== MATERIAL PROVIDED ==

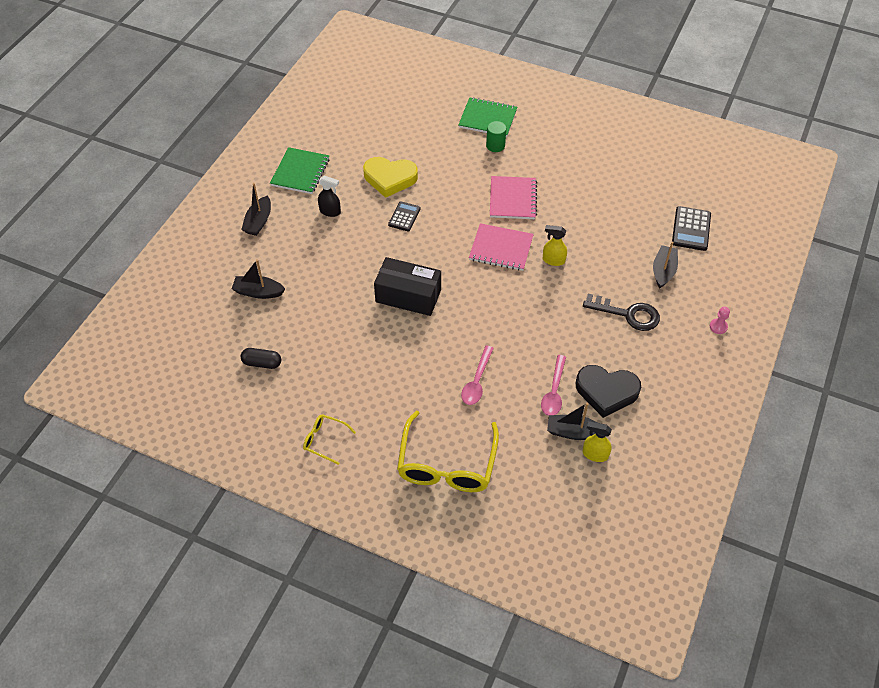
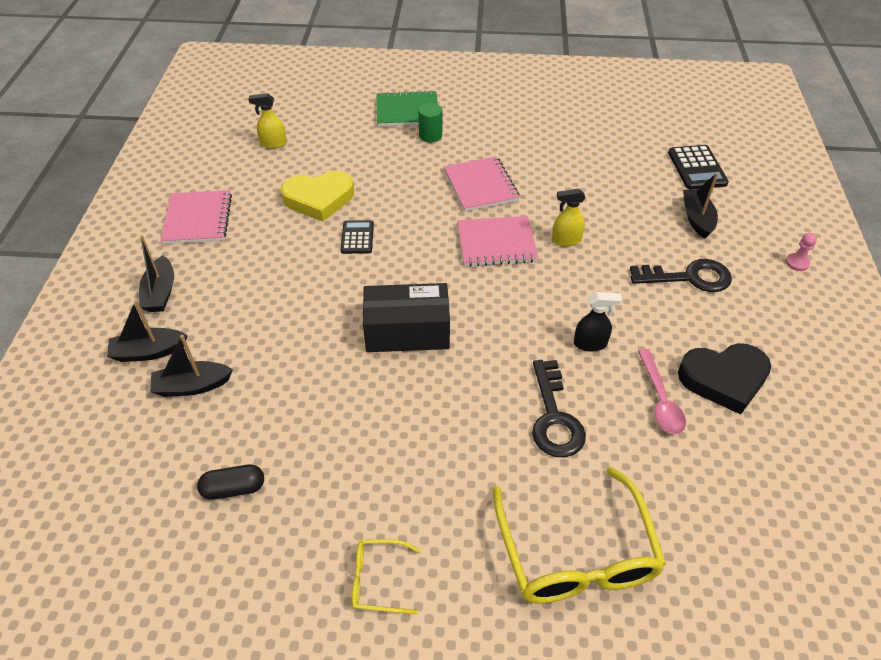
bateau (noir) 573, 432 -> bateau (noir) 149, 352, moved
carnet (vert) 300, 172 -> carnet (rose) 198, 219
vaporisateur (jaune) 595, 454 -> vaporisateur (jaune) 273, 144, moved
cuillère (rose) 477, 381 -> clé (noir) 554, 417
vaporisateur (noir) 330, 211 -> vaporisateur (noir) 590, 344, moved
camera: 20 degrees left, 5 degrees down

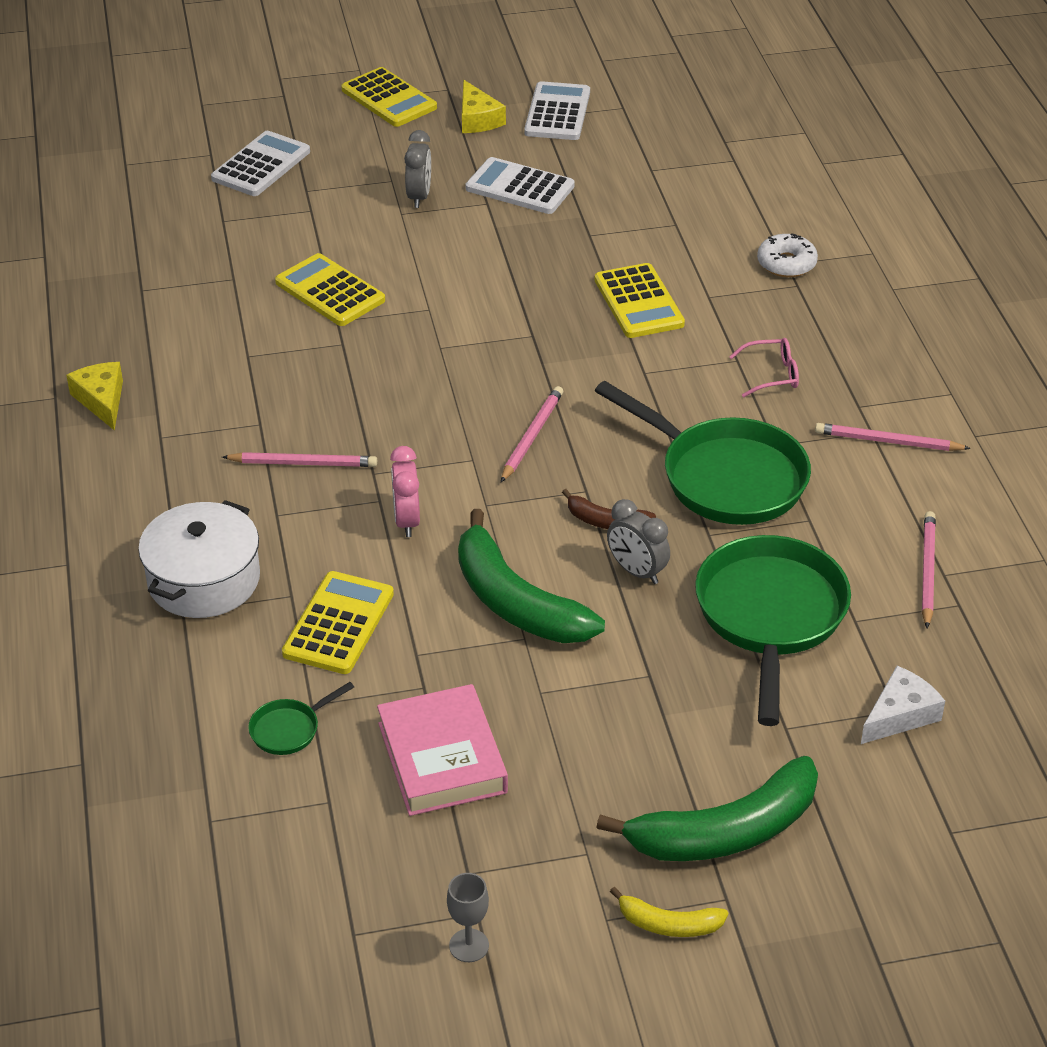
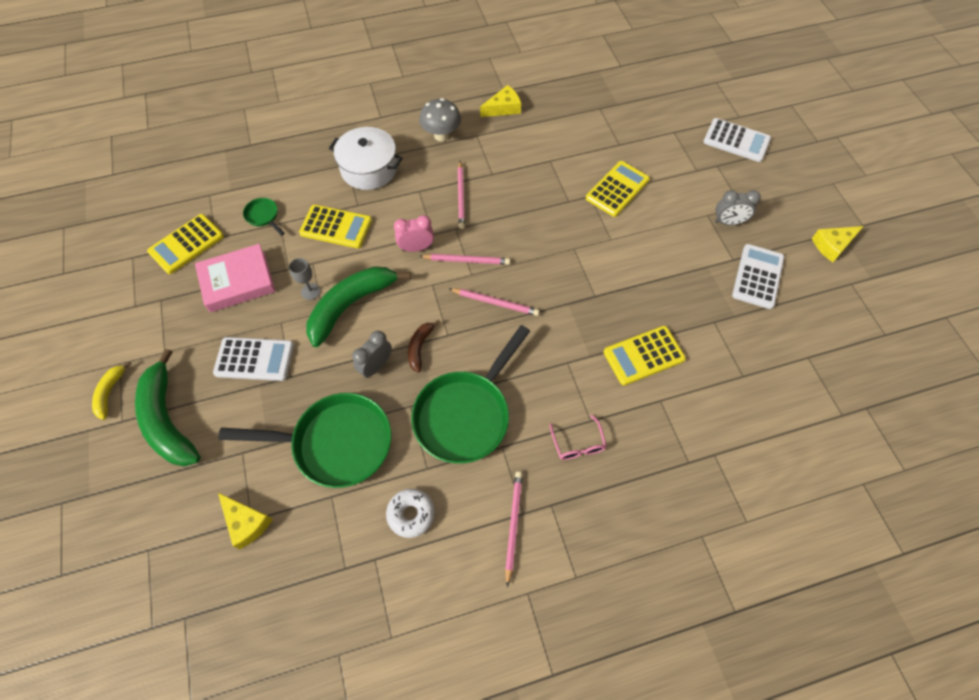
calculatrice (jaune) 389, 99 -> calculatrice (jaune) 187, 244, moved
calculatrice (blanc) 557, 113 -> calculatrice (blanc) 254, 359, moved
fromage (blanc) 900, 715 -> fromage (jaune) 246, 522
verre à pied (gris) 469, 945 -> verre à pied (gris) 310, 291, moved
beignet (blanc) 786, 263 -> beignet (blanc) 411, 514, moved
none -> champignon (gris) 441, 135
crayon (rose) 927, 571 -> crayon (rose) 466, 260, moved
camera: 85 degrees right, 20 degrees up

===
== MATERIAL PROVIDED ==

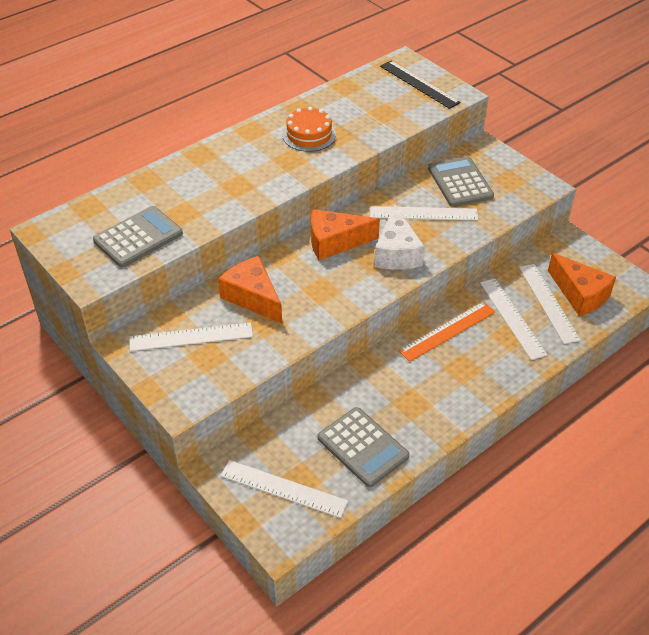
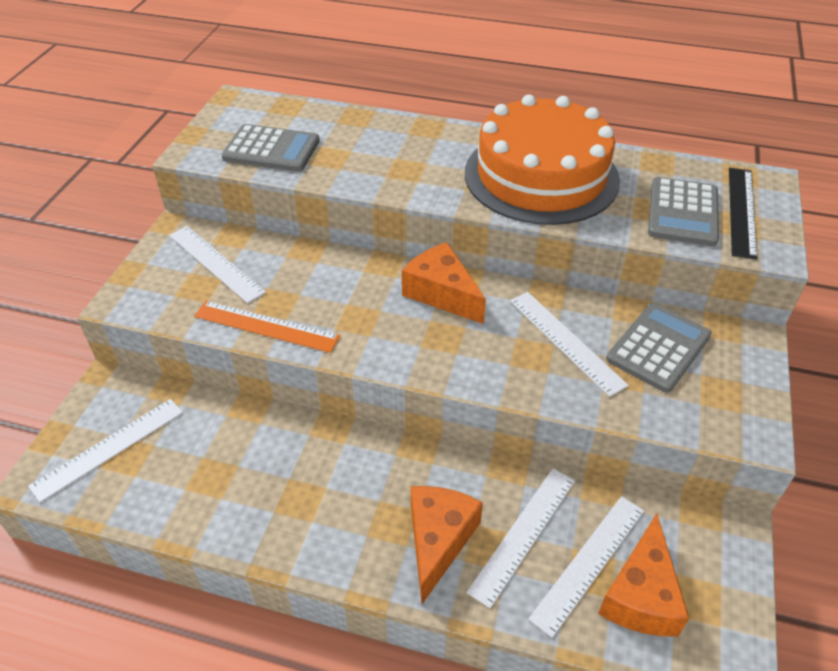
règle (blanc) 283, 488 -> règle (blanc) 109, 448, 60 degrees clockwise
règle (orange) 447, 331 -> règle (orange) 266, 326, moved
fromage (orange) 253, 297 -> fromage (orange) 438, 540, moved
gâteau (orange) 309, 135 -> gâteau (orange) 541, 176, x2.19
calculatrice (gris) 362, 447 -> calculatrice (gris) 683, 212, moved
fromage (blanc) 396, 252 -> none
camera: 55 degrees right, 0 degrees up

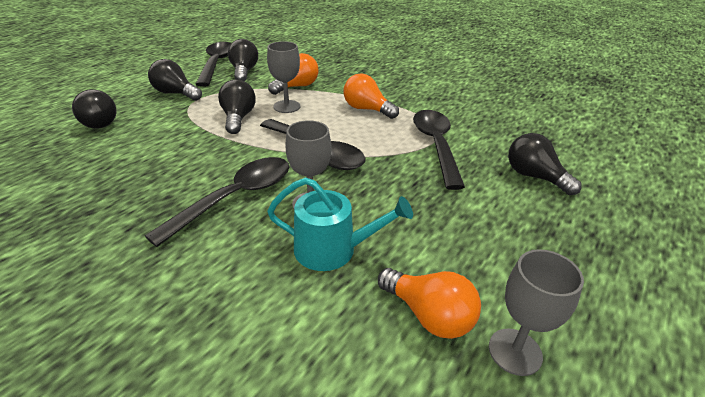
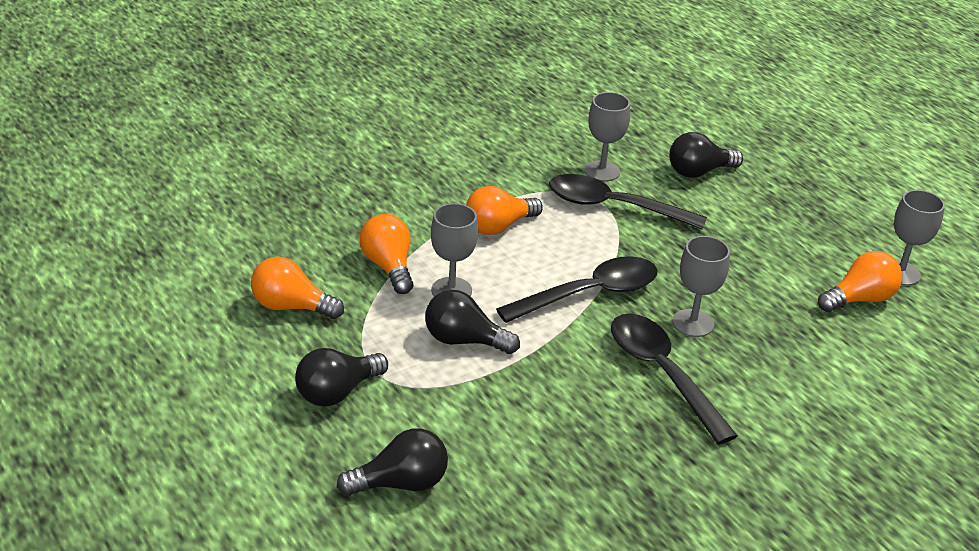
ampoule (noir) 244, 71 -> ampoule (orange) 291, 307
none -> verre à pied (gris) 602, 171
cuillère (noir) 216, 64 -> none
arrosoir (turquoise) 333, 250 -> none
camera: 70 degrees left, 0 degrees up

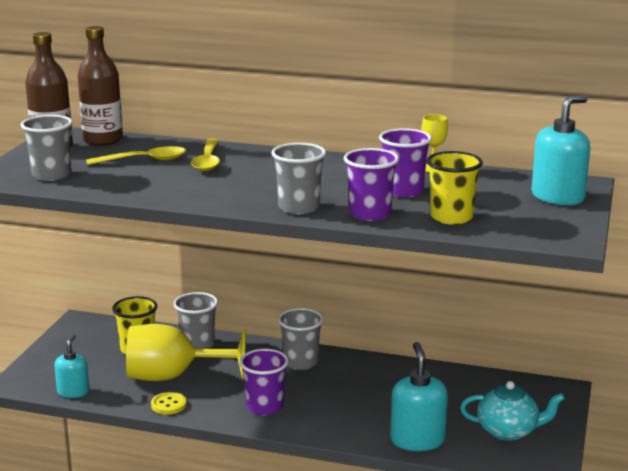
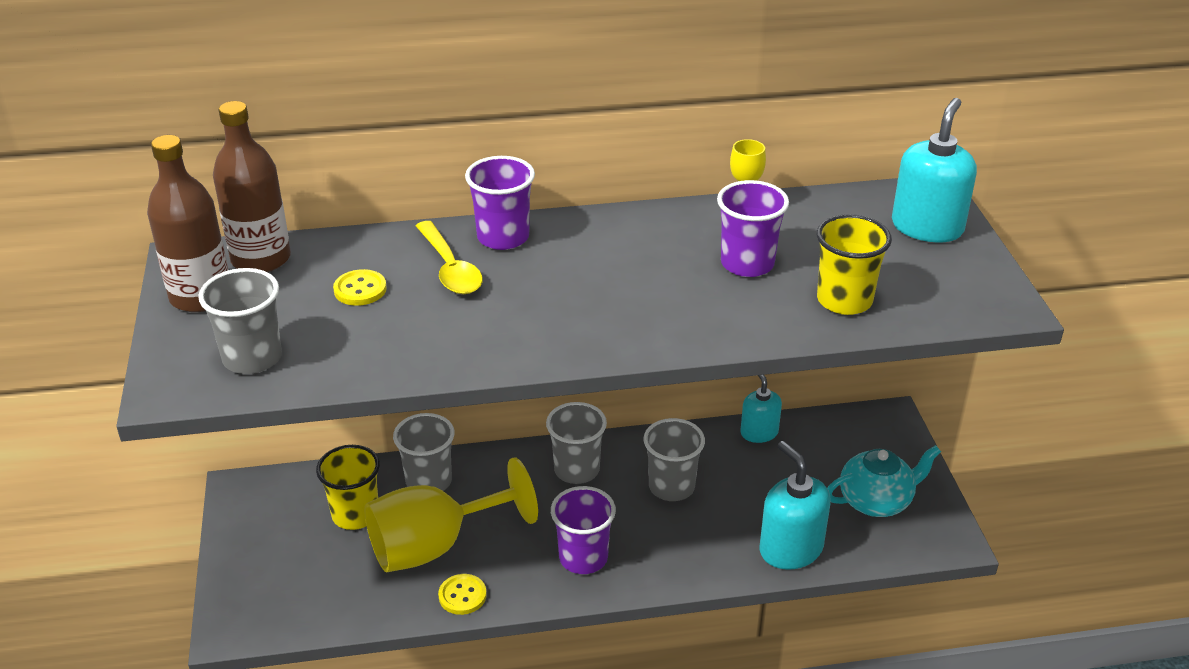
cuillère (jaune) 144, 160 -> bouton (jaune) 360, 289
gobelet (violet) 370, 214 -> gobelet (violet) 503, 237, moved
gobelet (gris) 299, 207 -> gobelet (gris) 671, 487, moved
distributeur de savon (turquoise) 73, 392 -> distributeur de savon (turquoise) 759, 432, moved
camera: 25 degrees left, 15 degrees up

===
== MATERIAL PROVIDED ==

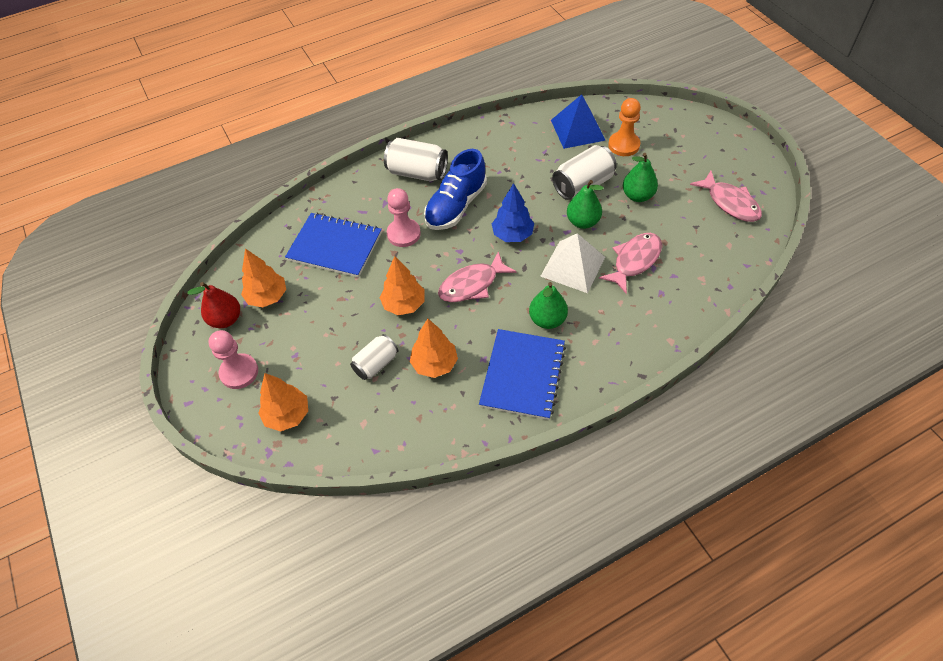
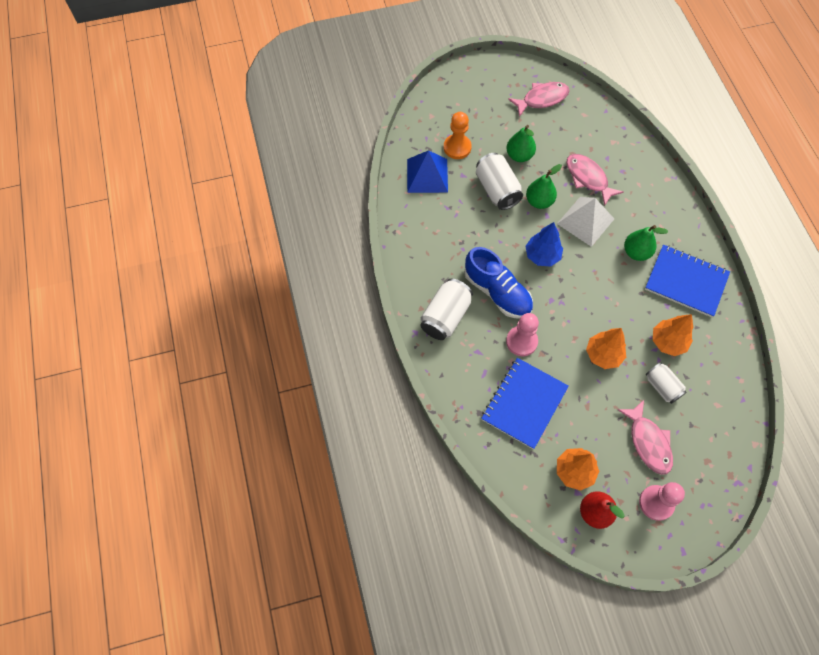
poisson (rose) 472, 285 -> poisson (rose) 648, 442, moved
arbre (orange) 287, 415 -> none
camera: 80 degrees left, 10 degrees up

===

TASK REQUIREMENTS → Go through the material above and output exactly the lines from the one containing "cuillère (rose) 477, 381" through the one containing "vaporisateur (noir) 330, 211".

SOLUTION FOR THIS EXERCISE →
cuillère (rose) 477, 381 -> clé (noir) 554, 417
vaporisateur (noir) 330, 211 -> vaporisateur (noir) 590, 344, moved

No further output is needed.